### Problem statement
Lift out, unaltered, the lines of the material below between the line holding "R7: 2.2k (n5, n12) -> 2.2k (n7, n12)" and the line holding "U3 pin VCC: +24V -> VA", counting both.

### Material provided

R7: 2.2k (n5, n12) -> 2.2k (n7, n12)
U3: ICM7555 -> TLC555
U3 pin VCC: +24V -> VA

--

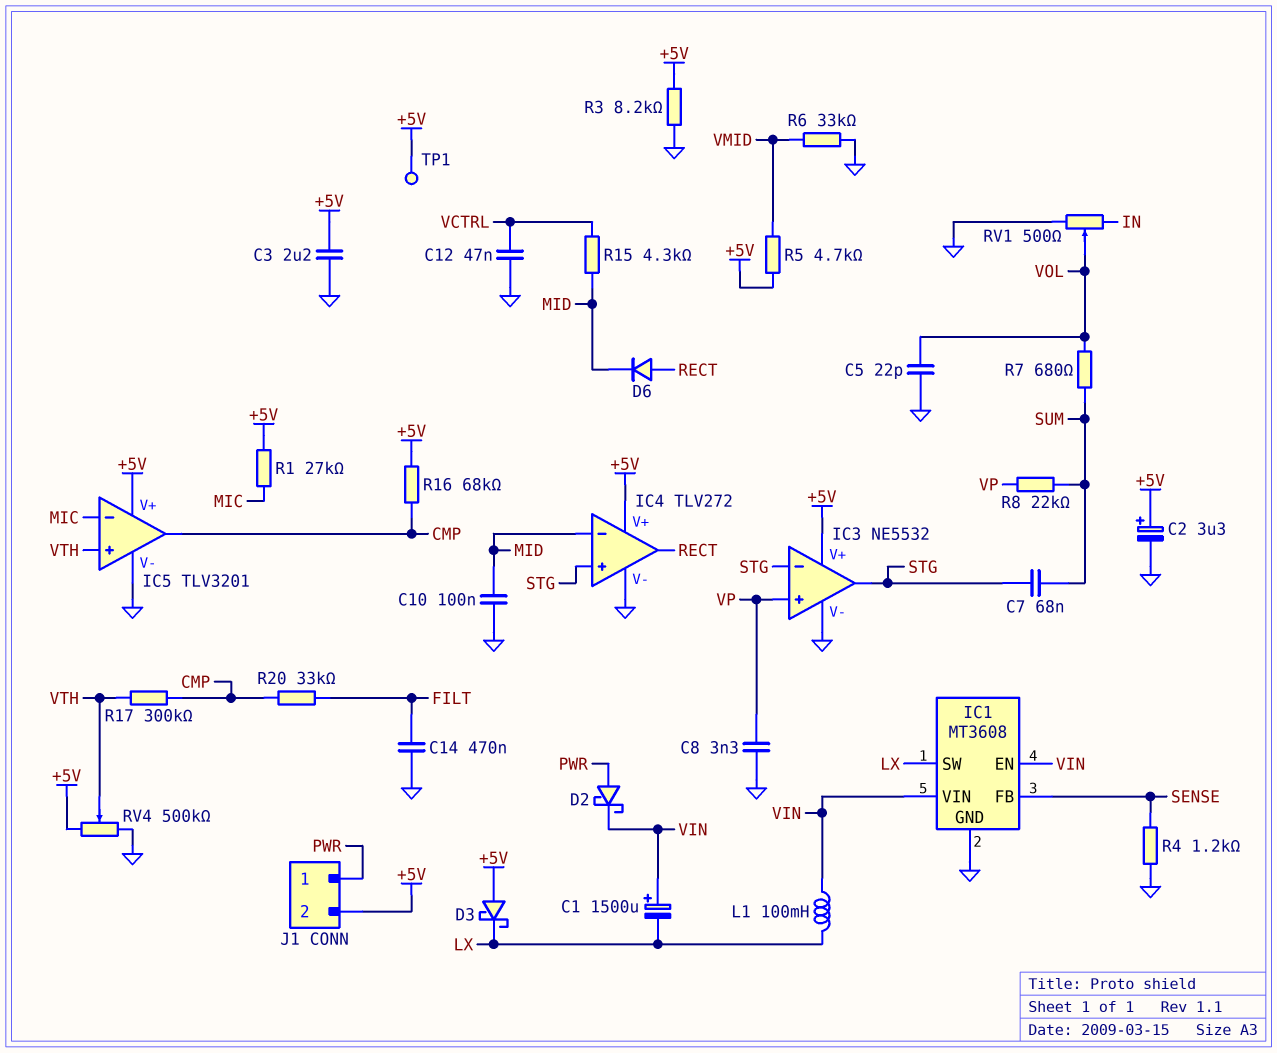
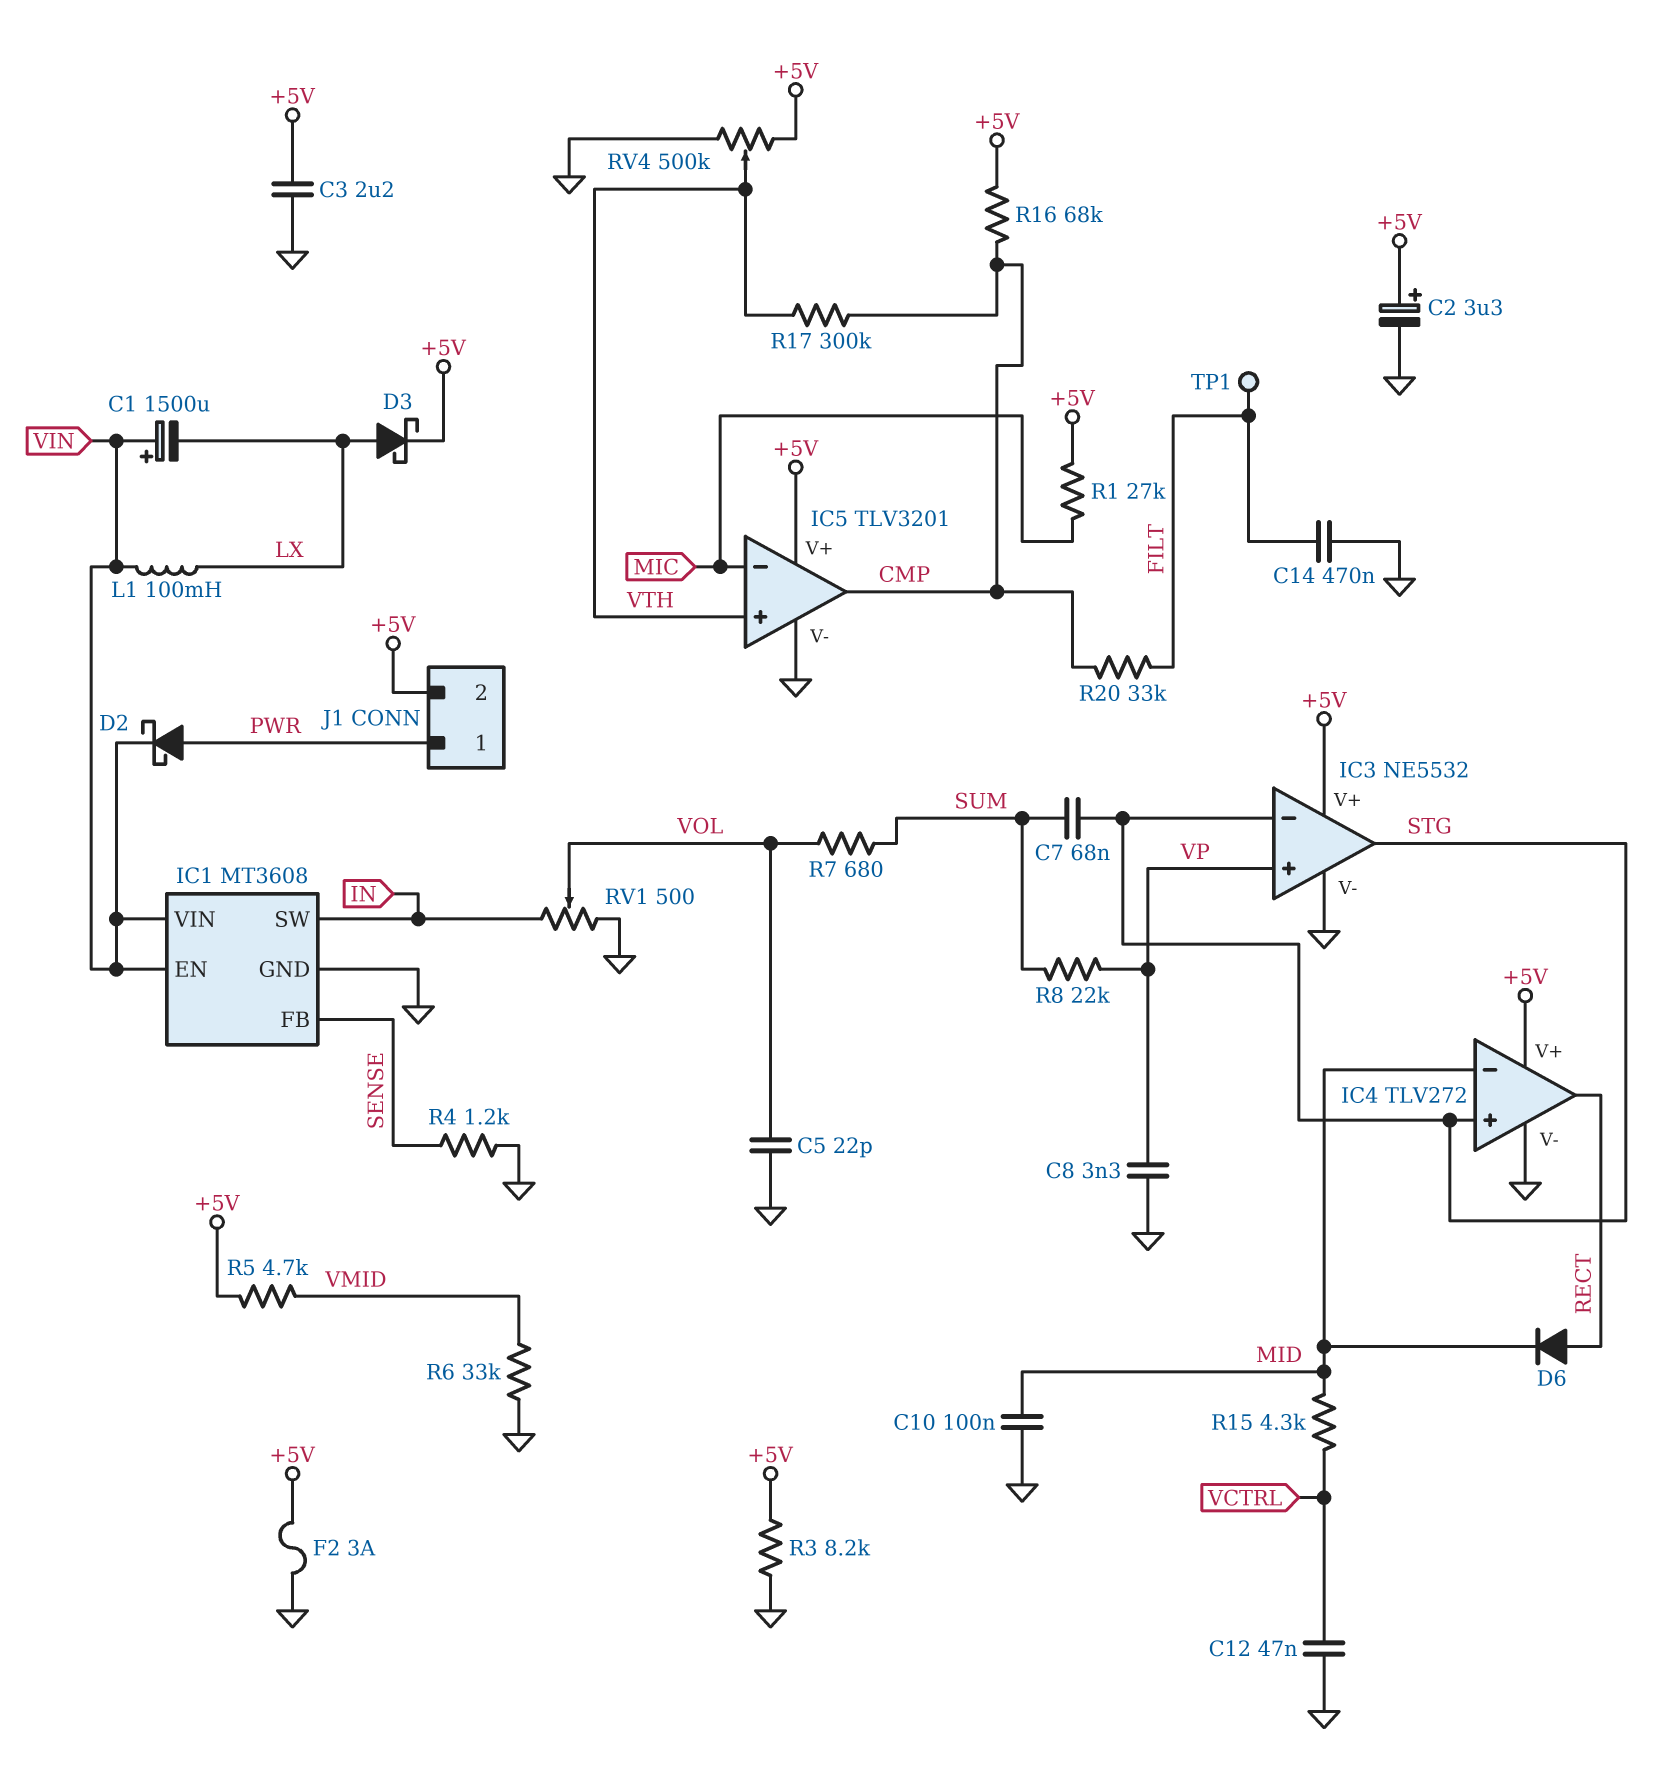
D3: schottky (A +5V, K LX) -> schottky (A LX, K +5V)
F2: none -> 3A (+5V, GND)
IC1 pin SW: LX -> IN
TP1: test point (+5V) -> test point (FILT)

### Solution for this exercise
R7: 2.2k (n5, n12) -> 2.2k (n7, n12)
U3: ICM7555 -> TLC555
U3 pin VCC: +24V -> VA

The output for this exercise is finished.